## Action item
Output the entries below unchanged, except for the pictures.

## Material for this exercise
◇ ◇ ◇ ◇ ◇ ◇ ◇

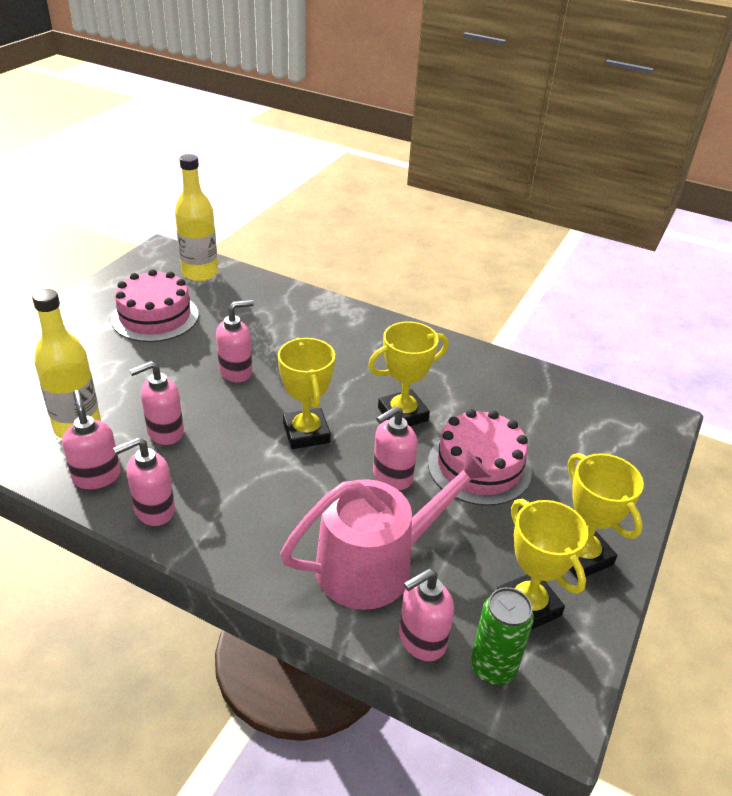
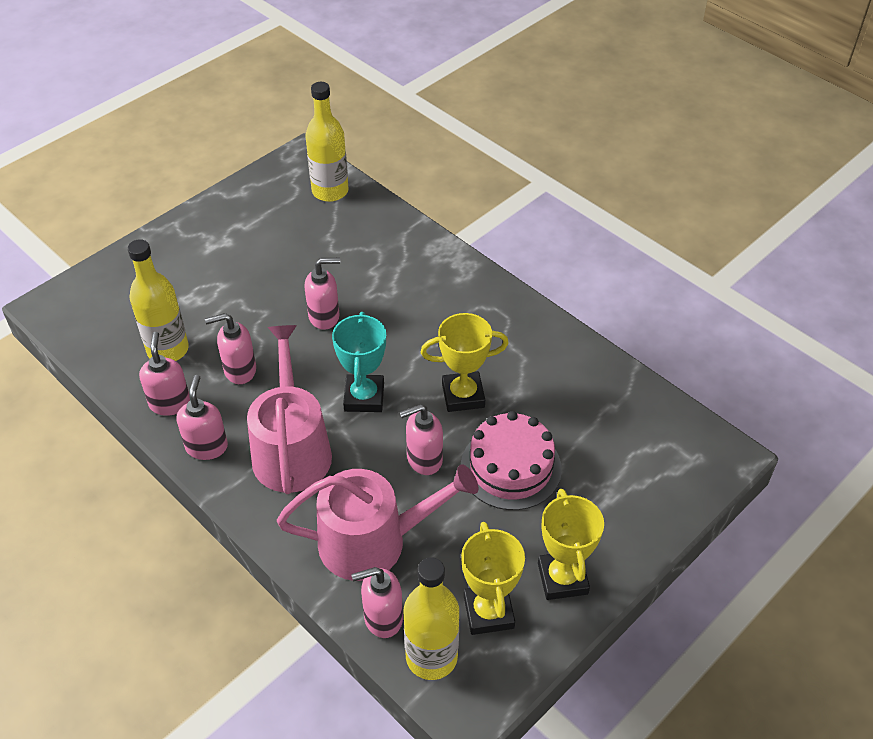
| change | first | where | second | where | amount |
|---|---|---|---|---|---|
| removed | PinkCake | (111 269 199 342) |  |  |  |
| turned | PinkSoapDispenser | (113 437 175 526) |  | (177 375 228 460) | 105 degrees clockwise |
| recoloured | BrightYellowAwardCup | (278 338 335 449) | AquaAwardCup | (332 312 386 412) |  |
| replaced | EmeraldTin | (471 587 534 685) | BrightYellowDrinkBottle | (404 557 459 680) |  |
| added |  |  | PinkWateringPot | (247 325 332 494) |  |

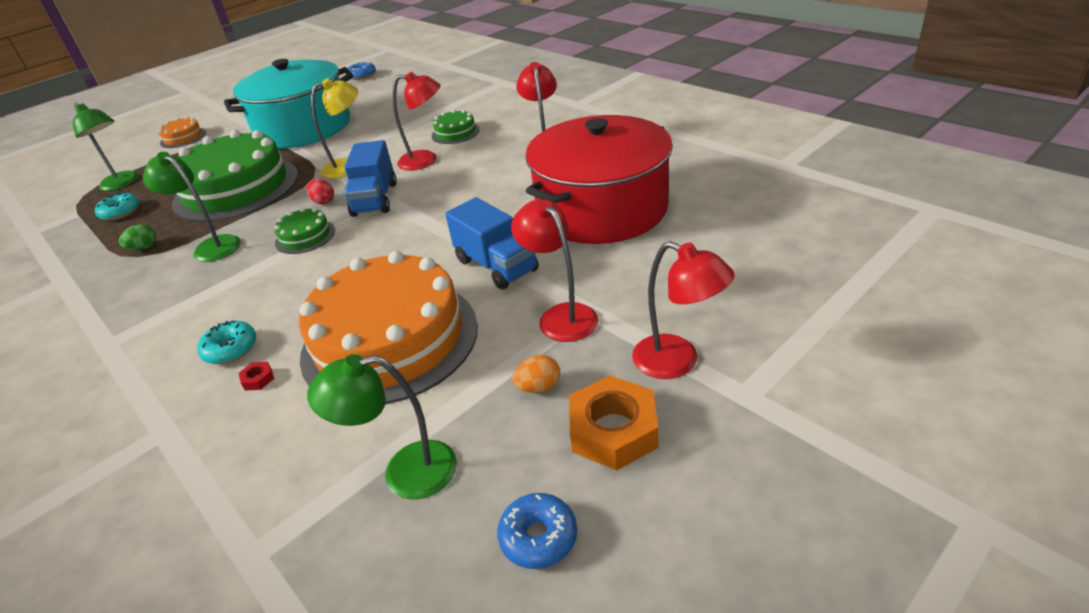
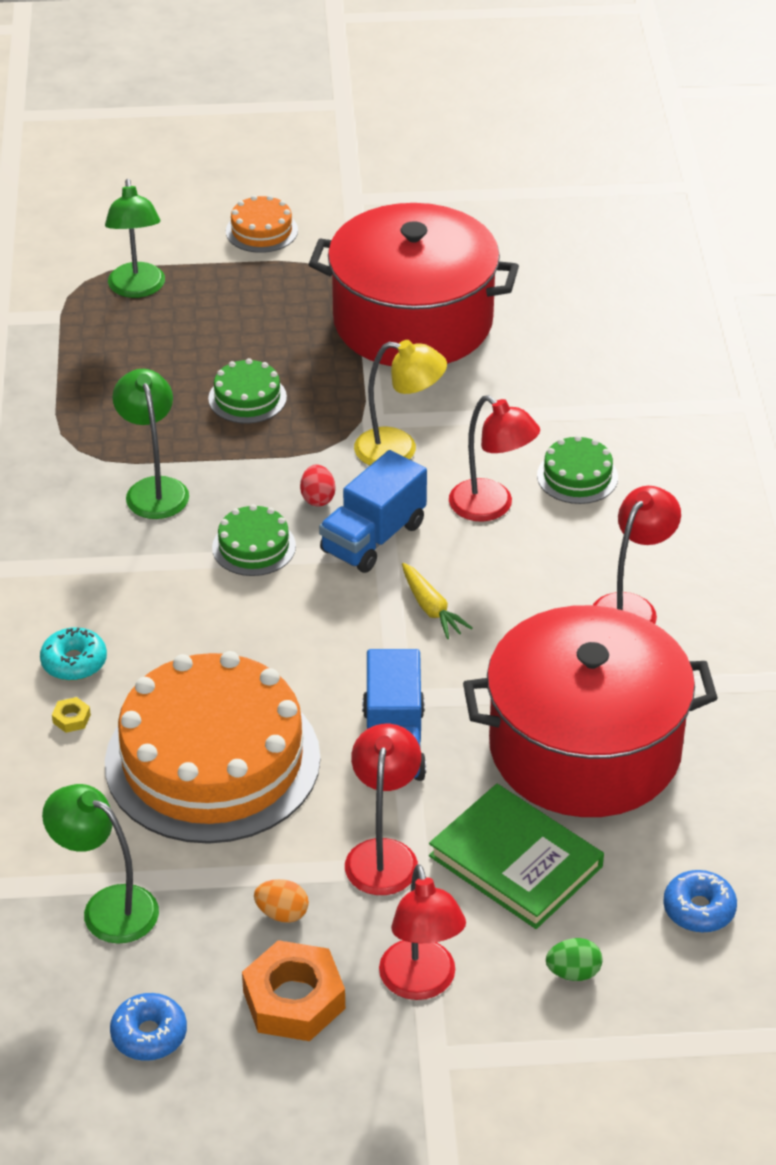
| change | first | where | second | where | amount |
|---|---|---|---|---|---|
| removed | AquaGlazedDonut | (95 192 139 221) |  |  |  |
| moved | EmeraldEgg | (119 224 156 251) |  | (546 938 602 981) |  |
| resized | EmeraldCake | (172 130 298 222) |  | (208 358 287 424) | x0.42 |
| recoloured | AquaStockpot | (224 59 353 149) | ScarletStockpot | (308 203 519 366) |  |
| recoloured | ScarletNut | (239 362 274 391) | BrightYellowNut | (52 697 91 733) |  |
| moved | BlueGlazedDonut | (347 61 376 80) |  | (663 870 737 933) |  |
| added |  |  | BrightYellowCarrot | (402 563 473 639) |  |
| added |  |  | EmeraldHardcover | (429 784 604 929) |  |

◇ ◇ ◇ ◇ ◇ ◇ ◇

## Reply to the task
| change | first | where | second | where | amount |
|---|---|---|---|---|---|
| removed | PinkCake | (111 269 199 342) |  |  |  |
| turned | PinkSoapDispenser | (113 437 175 526) |  | (177 375 228 460) | 105 degrees clockwise |
| recoloured | BrightYellowAwardCup | (278 338 335 449) | AquaAwardCup | (332 312 386 412) |  |
| replaced | EmeraldTin | (471 587 534 685) | BrightYellowDrinkBottle | (404 557 459 680) |  |
| added |  |  | PinkWateringPot | (247 325 332 494) |  |

| change | first | where | second | where | amount |
|---|---|---|---|---|---|
| removed | AquaGlazedDonut | (95 192 139 221) |  |  |  |
| moved | EmeraldEgg | (119 224 156 251) |  | (546 938 602 981) |  |
| resized | EmeraldCake | (172 130 298 222) |  | (208 358 287 424) | x0.42 |
| recoloured | AquaStockpot | (224 59 353 149) | ScarletStockpot | (308 203 519 366) |  |
| recoloured | ScarletNut | (239 362 274 391) | BrightYellowNut | (52 697 91 733) |  |
| moved | BlueGlazedDonut | (347 61 376 80) |  | (663 870 737 933) |  |
| added |  |  | BrightYellowCarrot | (402 563 473 639) |  |
| added |  |  | EmeraldHardcover | (429 784 604 929) |  |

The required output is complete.